*Your instructions*.
Every line containing the word "Notes" must be pulled from the records.

Data items
****
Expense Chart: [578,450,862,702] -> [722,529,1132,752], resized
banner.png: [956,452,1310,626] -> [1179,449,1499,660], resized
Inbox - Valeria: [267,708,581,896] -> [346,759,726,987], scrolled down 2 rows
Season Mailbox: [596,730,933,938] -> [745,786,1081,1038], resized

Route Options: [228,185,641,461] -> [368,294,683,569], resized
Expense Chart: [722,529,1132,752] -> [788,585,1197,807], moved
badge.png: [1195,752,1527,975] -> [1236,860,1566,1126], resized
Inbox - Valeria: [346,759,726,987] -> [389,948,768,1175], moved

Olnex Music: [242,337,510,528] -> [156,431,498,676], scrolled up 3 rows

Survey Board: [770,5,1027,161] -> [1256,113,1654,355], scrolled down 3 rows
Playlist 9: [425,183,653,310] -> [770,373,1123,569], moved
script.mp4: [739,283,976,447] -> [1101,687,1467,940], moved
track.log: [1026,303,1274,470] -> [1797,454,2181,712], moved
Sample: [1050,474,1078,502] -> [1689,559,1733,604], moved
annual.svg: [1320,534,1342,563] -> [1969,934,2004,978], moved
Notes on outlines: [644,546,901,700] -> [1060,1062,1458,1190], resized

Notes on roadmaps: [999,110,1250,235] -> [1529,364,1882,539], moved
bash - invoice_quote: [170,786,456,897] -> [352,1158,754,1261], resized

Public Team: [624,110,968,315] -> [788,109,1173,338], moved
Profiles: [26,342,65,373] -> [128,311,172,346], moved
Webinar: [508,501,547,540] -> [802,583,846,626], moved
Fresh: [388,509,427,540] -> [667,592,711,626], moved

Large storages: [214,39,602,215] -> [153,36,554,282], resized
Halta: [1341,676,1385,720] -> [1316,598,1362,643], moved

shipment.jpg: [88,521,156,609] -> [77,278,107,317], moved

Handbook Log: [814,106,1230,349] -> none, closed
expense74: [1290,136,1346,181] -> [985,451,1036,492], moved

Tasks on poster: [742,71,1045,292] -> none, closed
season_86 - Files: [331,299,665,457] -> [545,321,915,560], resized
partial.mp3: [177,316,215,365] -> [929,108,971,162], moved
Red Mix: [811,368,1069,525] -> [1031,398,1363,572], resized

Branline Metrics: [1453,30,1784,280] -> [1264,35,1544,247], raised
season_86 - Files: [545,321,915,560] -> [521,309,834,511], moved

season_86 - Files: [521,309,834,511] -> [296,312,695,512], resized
****
*Task response*.
Notes on outlines: [644,546,901,700] -> [1060,1062,1458,1190], resized
Notes on roadmaps: [999,110,1250,235] -> [1529,364,1882,539], moved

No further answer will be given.